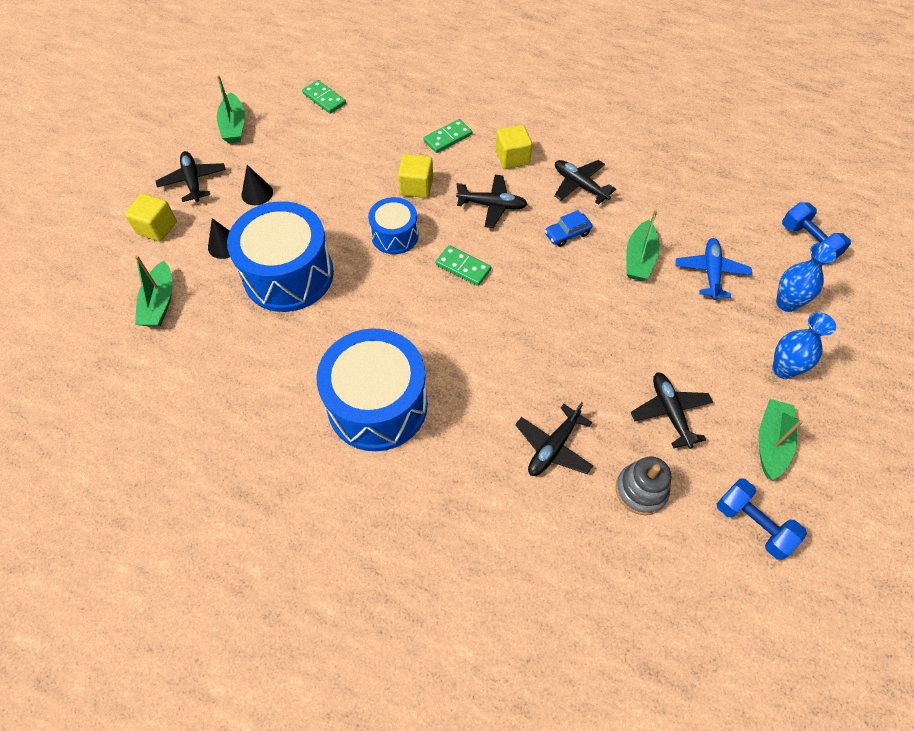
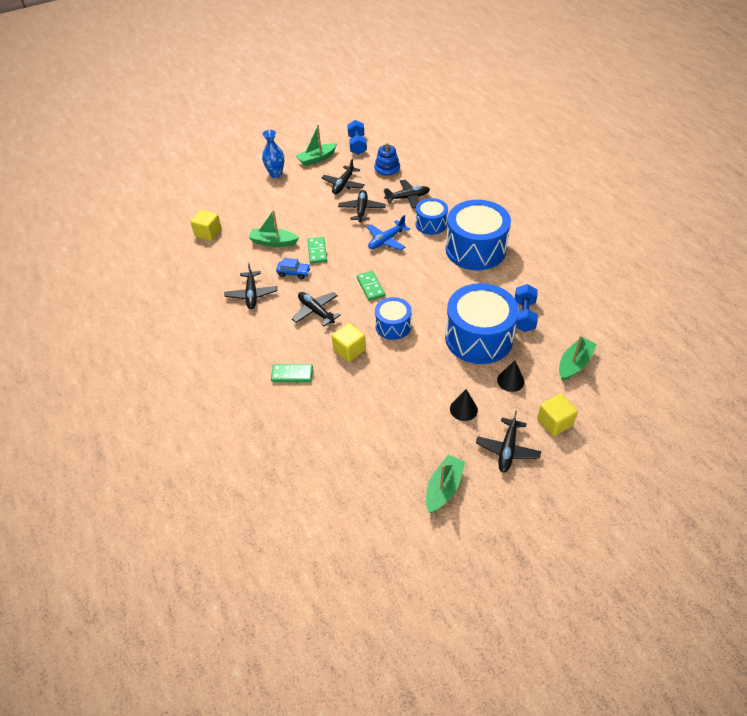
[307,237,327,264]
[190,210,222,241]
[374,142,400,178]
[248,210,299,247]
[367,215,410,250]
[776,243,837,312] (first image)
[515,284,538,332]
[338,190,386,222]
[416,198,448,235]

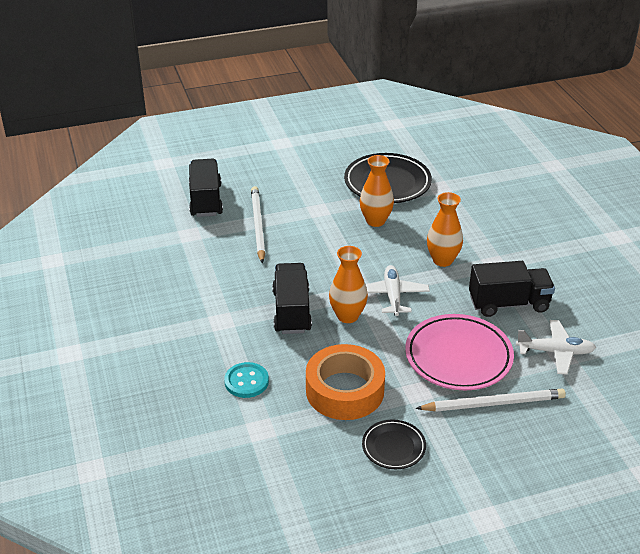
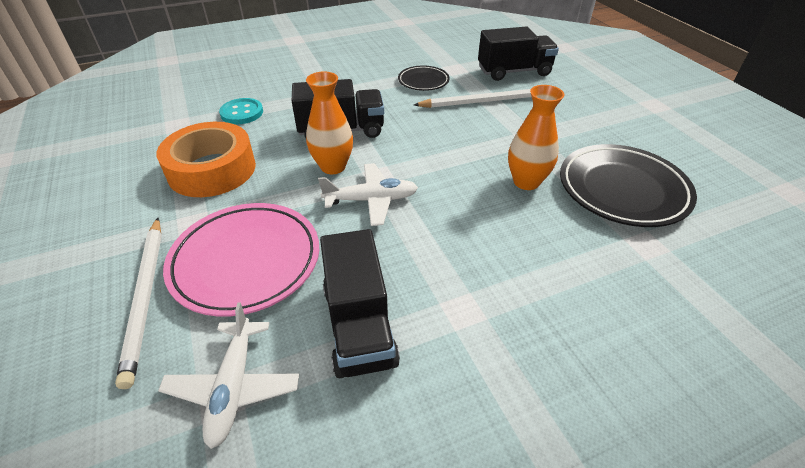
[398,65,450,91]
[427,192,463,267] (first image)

■ TASK OBJECTIVE
Output every record above word for word, omitting any pictures they contain.

■ EXERCISE RESPONSE
[307,237,327,264]
[190,210,222,241]
[374,142,400,178]
[248,210,299,247]
[367,215,410,250]
[776,243,837,312] (first image)
[515,284,538,332]
[338,190,386,222]
[416,198,448,235]

[398,65,450,91]
[427,192,463,267] (first image)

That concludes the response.